# [EXERCISE DETAILS]
Set down a faithful copy of every record below, with no images.

# [SUPPLIED ENTRIES]

-=-=-

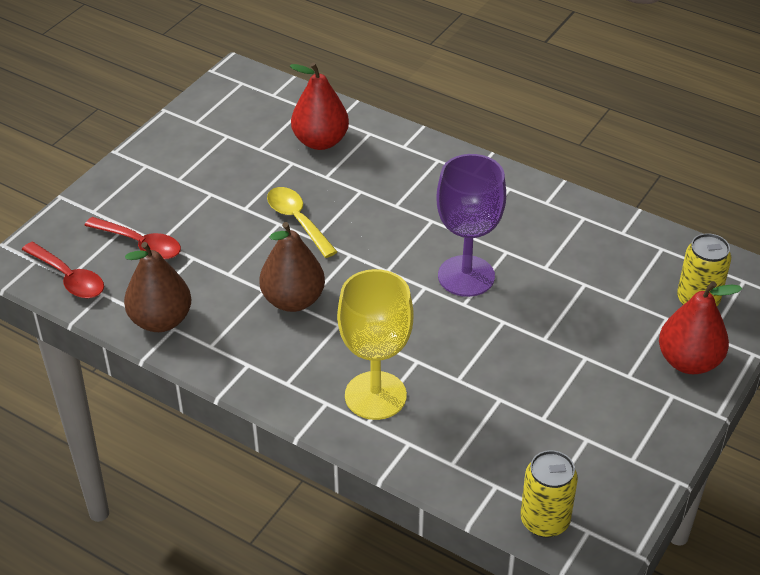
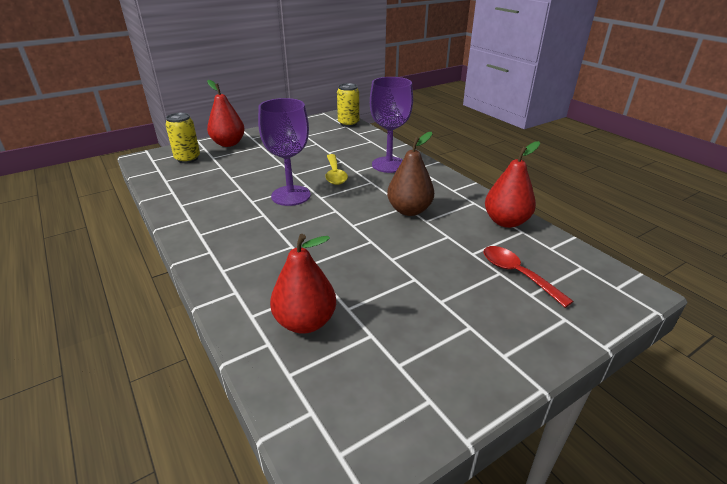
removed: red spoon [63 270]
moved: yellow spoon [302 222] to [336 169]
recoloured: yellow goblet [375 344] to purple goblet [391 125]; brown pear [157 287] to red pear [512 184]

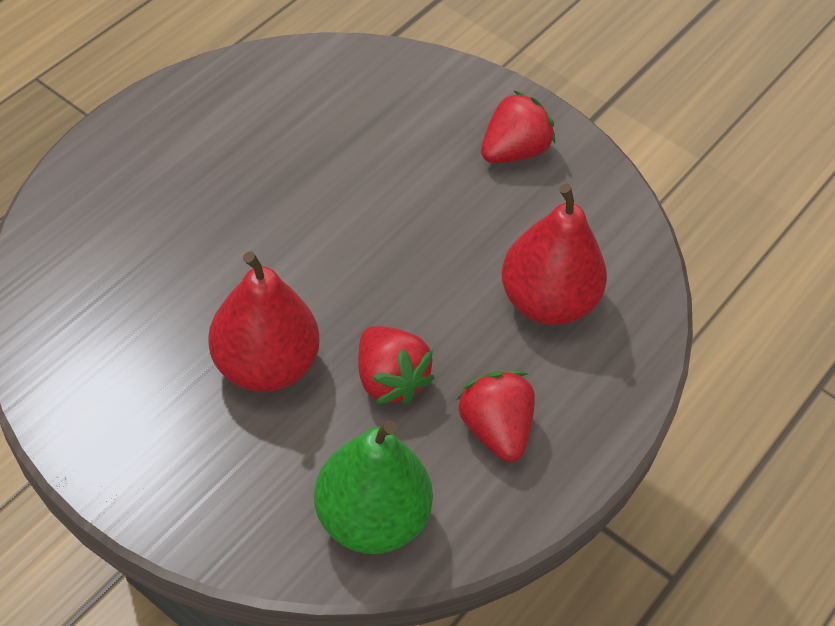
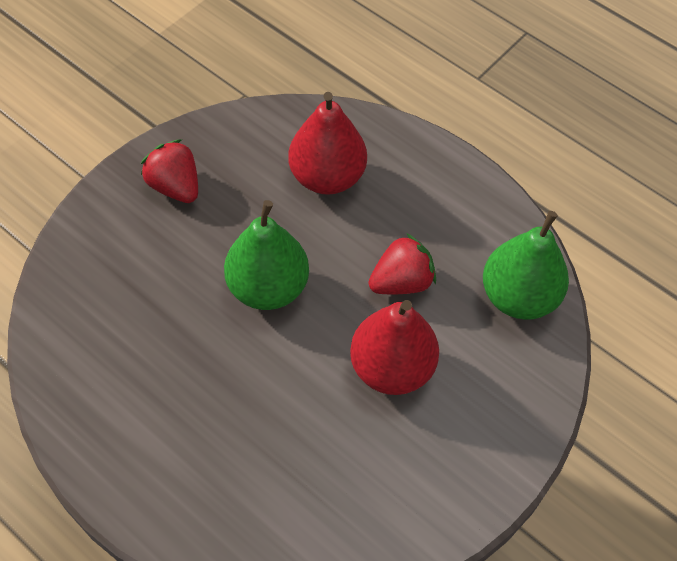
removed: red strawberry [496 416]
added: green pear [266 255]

-=-=-

# [RESPONSE TO THIS EXERCISE]
removed: red spoon [63 270]
moved: yellow spoon [302 222] to [336 169]
recoloured: yellow goblet [375 344] to purple goblet [391 125]; brown pear [157 287] to red pear [512 184]

removed: red strawberry [496 416]
added: green pear [266 255]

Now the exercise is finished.